**Task brief:**
Return all the data verbatim but without images.

**Dataset extract:**
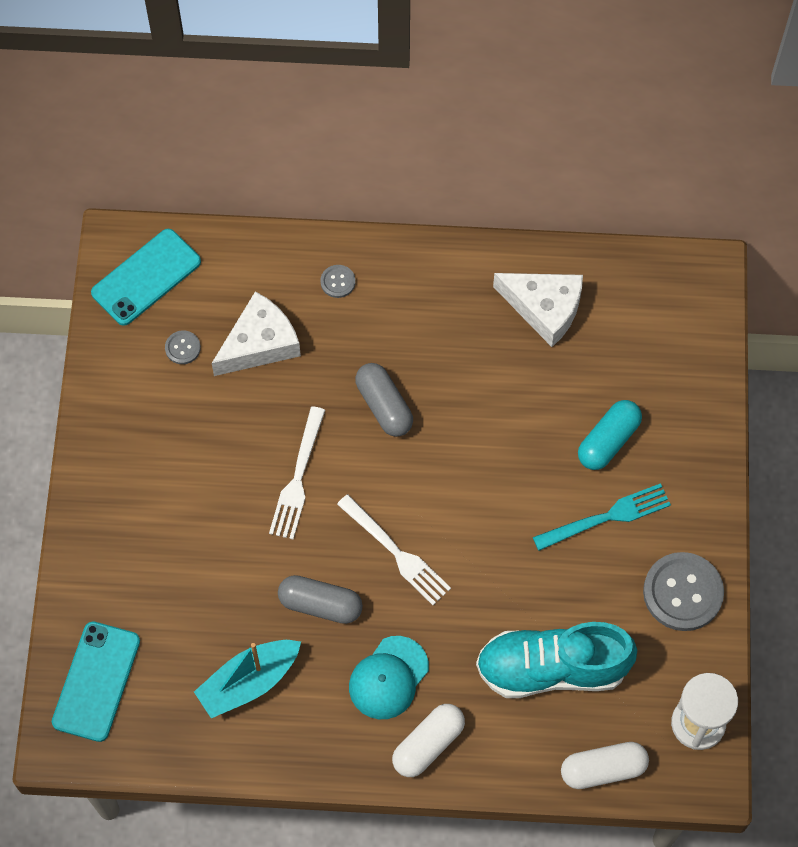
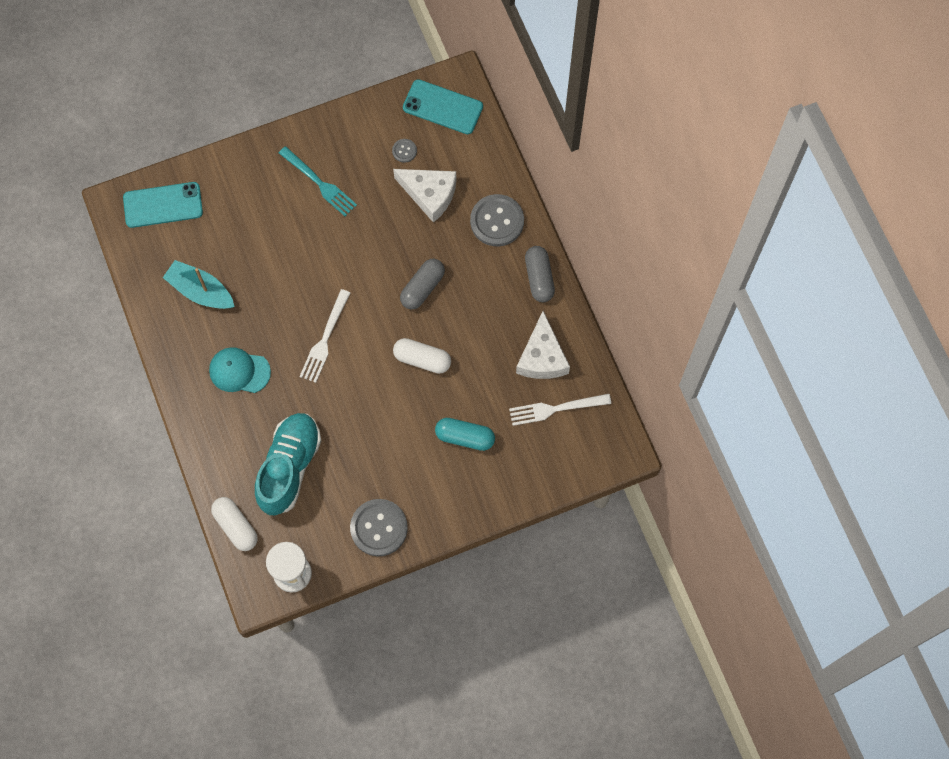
camera: 65 degrees right, 5 degrees up
(298, 478) = (347, 259): white fork -> white fork (555, 409)
(320, 604) = (269, 310): grey capsule -> grey capsule (539, 278)
(338, 282) = (497, 221): grey button -> grey button, size x2.14
(428, 744) = (206, 413): white capsule -> white capsule (422, 359)
(552, 668) = (289, 467): turquoise shoe -> turquoise shoe turned 45 degrees clockwise
(607, 517) = (410, 458): turquoise fork -> turquoise fork (320, 183)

**Finished exercise:**
camera: 65 degrees right, 5 degrees up
(298, 478) = (347, 259): white fork -> white fork (555, 409)
(320, 604) = (269, 310): grey capsule -> grey capsule (539, 278)
(338, 282) = (497, 221): grey button -> grey button, size x2.14
(428, 744) = (206, 413): white capsule -> white capsule (422, 359)
(552, 668) = (289, 467): turquoise shoe -> turquoise shoe turned 45 degrees clockwise
(607, 517) = (410, 458): turquoise fork -> turquoise fork (320, 183)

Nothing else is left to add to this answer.